> [AIM OF THE EXERCISE]: Please restate the entries verbatim. The copy should hold no pictures.

========================================

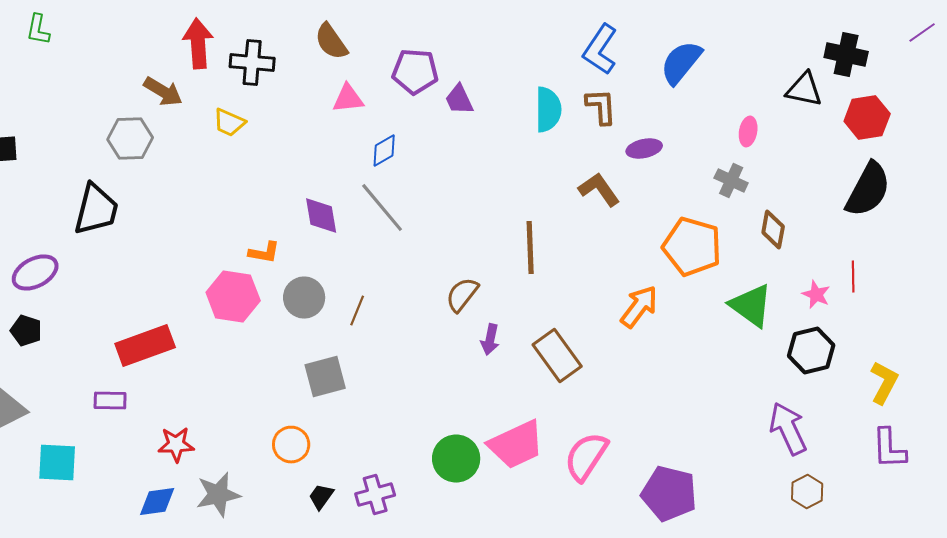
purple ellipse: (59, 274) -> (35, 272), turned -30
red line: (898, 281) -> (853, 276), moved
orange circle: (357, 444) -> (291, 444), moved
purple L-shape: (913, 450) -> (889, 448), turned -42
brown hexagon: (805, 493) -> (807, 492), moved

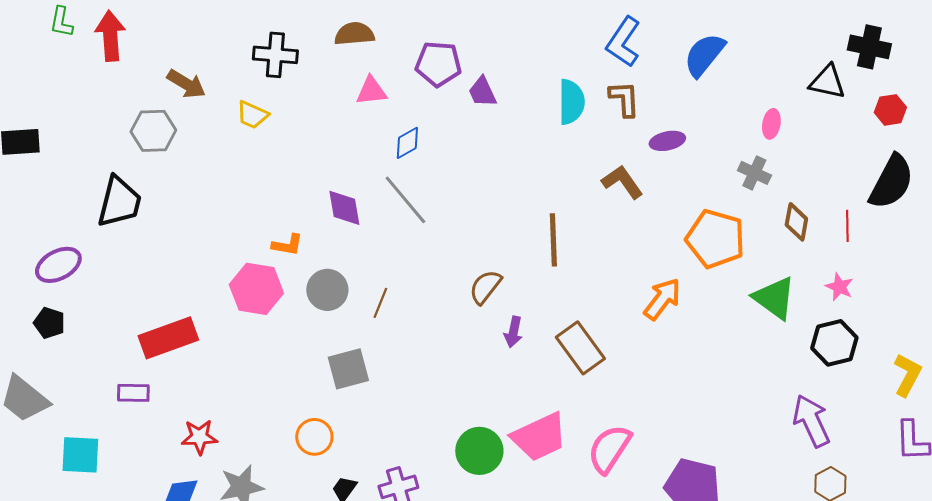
brown semicircle: (331, 42) -> (354, 34), turned 120
red arrow: (198, 44) -> (110, 36), moved
red hexagon: (867, 118) -> (890, 110), size x0.7
red line: (853, 276) -> (847, 226), moved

========================================

> [EXERCISE ANSWER]:
purple ellipse: (59, 274) -> (35, 272), turned -30
red line: (898, 281) -> (853, 276), moved
orange circle: (357, 444) -> (291, 444), moved
purple L-shape: (913, 450) -> (889, 448), turned -42
brown hexagon: (805, 493) -> (807, 492), moved

brown semicircle: (331, 42) -> (354, 34), turned 120
red arrow: (198, 44) -> (110, 36), moved
red hexagon: (867, 118) -> (890, 110), size x0.7
red line: (853, 276) -> (847, 226), moved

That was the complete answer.